- _EXERCISE PROMPT_: Read the records below. Copy each line where the string "KEYS" occurs.

== TASK MATERIAL ==

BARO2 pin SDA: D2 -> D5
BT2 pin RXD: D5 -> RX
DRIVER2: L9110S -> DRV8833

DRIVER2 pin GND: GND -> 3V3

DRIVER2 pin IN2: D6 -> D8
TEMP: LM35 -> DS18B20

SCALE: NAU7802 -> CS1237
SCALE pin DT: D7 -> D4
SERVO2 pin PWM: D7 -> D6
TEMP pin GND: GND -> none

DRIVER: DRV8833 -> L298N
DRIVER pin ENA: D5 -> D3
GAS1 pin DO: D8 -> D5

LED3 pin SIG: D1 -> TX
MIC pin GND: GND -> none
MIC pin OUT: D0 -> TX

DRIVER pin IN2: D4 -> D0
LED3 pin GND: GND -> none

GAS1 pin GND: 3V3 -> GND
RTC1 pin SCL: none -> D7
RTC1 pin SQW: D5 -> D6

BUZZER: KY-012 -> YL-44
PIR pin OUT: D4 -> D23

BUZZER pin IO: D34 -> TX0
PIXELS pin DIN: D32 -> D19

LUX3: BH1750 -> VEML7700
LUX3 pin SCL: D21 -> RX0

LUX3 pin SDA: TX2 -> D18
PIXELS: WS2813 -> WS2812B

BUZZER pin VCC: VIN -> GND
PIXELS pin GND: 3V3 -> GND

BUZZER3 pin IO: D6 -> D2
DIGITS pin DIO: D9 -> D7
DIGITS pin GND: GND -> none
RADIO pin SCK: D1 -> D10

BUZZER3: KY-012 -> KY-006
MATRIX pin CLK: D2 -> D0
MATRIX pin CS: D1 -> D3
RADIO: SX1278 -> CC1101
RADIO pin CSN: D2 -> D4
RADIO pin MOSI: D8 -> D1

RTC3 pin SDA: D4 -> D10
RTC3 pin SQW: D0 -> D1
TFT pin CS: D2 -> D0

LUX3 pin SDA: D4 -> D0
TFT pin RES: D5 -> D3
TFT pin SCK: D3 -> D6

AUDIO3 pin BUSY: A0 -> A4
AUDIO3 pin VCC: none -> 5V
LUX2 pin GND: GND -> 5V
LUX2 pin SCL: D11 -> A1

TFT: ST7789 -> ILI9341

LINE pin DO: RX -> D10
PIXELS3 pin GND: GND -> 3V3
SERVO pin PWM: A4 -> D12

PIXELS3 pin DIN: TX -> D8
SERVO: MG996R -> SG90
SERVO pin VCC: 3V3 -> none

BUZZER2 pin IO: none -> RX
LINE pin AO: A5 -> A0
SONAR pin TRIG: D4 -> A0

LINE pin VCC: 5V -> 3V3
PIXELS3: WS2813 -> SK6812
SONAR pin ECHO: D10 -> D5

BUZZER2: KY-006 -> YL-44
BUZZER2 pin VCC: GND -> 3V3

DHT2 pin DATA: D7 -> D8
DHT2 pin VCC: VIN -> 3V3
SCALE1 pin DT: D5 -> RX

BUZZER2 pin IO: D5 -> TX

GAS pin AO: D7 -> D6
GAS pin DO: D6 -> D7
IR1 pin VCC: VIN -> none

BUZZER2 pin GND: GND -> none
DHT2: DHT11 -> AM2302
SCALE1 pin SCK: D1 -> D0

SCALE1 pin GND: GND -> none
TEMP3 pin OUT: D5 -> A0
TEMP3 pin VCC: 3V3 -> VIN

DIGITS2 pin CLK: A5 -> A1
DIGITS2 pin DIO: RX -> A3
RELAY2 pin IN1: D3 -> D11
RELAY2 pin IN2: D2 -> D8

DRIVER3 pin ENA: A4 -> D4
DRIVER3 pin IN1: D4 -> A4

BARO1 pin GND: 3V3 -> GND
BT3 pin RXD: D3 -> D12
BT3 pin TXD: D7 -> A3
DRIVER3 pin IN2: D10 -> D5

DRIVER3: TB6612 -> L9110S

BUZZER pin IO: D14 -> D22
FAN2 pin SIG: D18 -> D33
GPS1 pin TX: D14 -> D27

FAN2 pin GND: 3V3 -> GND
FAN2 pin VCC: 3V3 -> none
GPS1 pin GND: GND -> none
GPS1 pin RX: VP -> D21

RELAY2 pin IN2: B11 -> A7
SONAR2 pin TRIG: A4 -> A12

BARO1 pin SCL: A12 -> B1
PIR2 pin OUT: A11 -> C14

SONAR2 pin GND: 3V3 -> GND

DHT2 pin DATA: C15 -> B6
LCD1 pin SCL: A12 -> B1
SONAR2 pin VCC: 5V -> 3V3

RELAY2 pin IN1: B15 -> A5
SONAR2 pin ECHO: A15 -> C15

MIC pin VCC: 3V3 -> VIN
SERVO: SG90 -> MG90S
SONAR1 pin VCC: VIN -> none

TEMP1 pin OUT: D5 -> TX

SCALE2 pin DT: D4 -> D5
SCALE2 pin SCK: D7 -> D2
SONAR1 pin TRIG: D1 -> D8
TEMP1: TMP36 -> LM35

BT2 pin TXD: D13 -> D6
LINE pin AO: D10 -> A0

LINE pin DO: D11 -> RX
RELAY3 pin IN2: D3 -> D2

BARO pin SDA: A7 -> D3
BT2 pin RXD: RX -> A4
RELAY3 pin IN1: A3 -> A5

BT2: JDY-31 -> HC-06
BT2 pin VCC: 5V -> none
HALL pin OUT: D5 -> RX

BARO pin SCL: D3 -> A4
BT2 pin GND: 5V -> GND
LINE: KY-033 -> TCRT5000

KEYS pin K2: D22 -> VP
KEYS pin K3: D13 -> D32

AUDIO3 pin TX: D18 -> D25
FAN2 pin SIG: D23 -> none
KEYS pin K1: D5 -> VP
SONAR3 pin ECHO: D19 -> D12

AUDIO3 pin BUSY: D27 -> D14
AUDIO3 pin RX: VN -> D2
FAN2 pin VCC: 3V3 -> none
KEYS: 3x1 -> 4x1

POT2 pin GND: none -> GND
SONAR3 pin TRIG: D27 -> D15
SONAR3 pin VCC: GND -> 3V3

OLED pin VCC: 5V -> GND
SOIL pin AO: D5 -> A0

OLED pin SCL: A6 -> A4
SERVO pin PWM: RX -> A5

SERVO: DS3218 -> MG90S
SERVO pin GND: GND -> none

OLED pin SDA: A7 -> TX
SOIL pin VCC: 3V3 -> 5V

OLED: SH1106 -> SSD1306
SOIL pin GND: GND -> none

===

- _OUTPUT BELOW_:
KEYS pin K2: D22 -> VP
KEYS pin K3: D13 -> D32
KEYS pin K1: D5 -> VP
KEYS: 3x1 -> 4x1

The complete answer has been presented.